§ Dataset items
====================

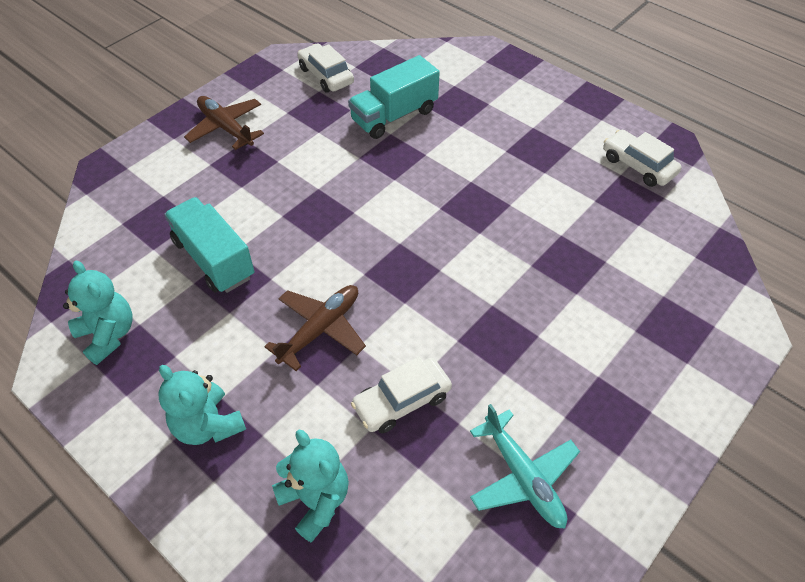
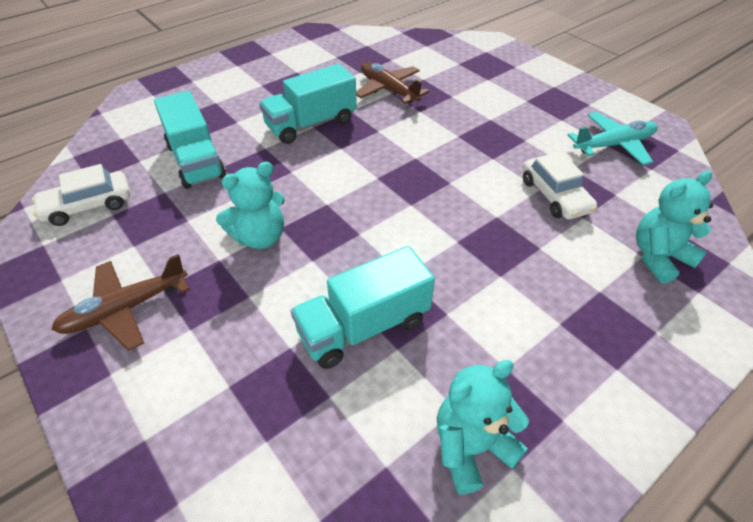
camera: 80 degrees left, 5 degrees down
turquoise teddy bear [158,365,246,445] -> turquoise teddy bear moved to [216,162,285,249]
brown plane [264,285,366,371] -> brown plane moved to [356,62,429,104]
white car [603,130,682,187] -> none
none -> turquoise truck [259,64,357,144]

====================

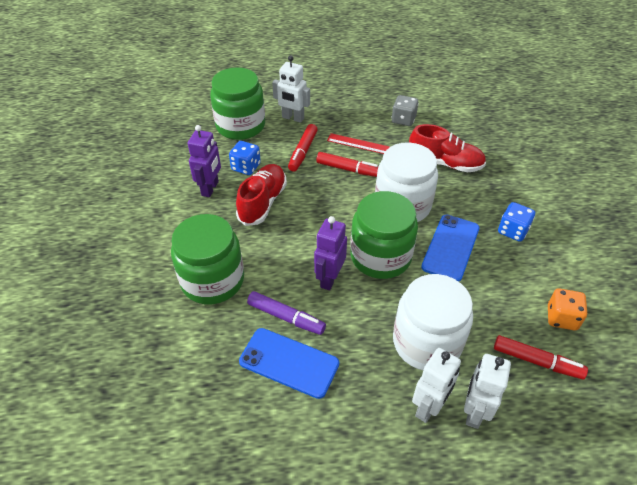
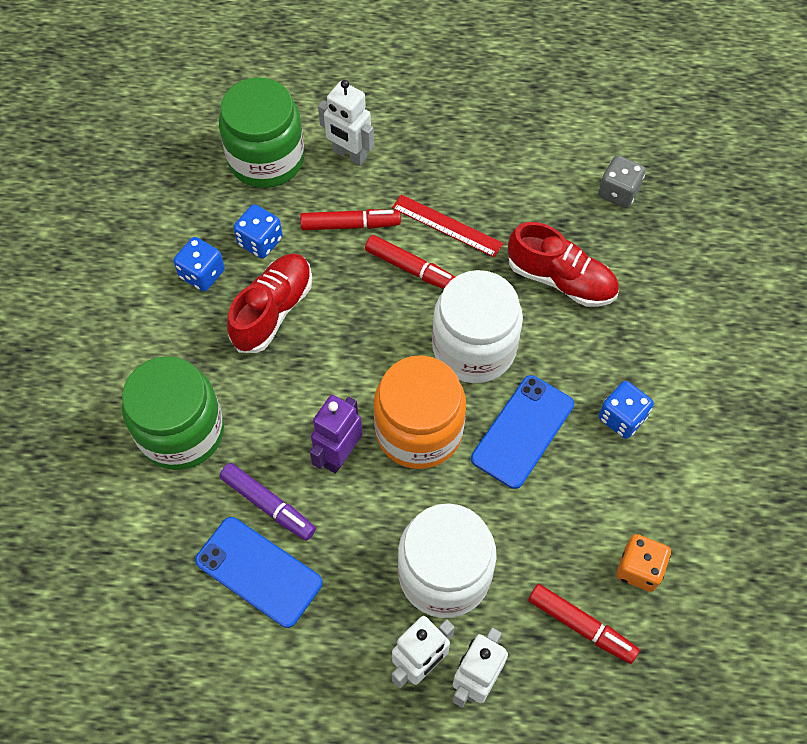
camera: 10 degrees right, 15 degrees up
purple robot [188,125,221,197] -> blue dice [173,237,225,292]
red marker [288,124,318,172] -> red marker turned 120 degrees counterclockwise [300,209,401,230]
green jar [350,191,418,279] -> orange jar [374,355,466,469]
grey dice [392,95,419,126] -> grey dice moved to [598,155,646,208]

====================

§ Work to complete
Look above for the line that contains "camera: 80 degrees left, 5 degrees down". Starting there, transcribe every line exactly until you have copied the line that contains "none -> turquoise truck [259,64,357,144]".

§ Task answer
camera: 80 degrees left, 5 degrees down
turquoise teddy bear [158,365,246,445] -> turquoise teddy bear moved to [216,162,285,249]
brown plane [264,285,366,371] -> brown plane moved to [356,62,429,104]
white car [603,130,682,187] -> none
none -> turquoise truck [259,64,357,144]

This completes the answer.